Object correspondence data:
· · · · · · ·

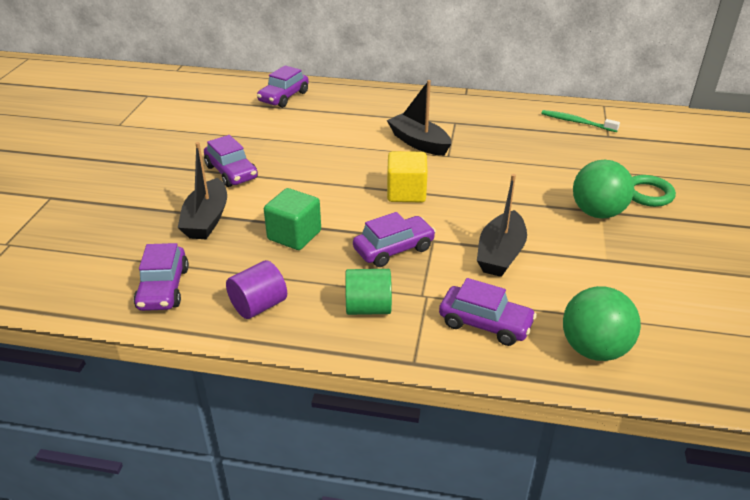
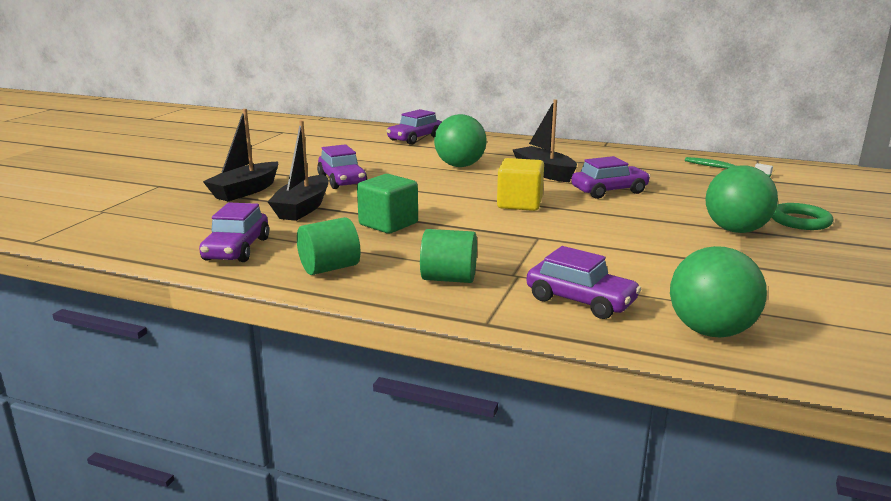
camera: 10 degrees right, 15 degrees down
(258, 306) = (329, 268): purple cylinder -> green cylinder
(338, 138) = (460, 166): none -> green ball
(394, 249) = (492, 240): purple car -> purple car (609, 191)
(500, 254) = (613, 252): black boat -> black boat (246, 191)

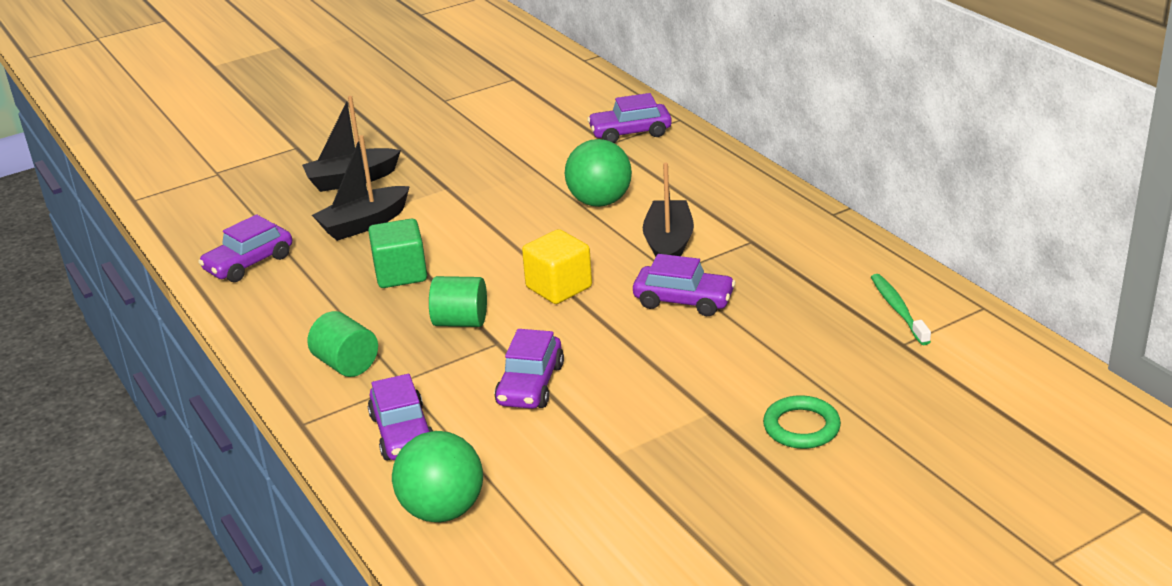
camera: 40 degrees right, 10 degrees up
(329, 268) = (282, 314): green cylinder -> green cylinder (460, 322)
(342, 180) = (452, 190): purple car -> purple car (530, 385)
(735, 230) = (701, 411): green ball -> none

· · · · · · ·

> **REQUIRED ACTION**
Look over the records. Copy the lines that include the word "none".

> **OUTPUT**
(338, 138) = (460, 166): none -> green ball
(735, 230) = (701, 411): green ball -> none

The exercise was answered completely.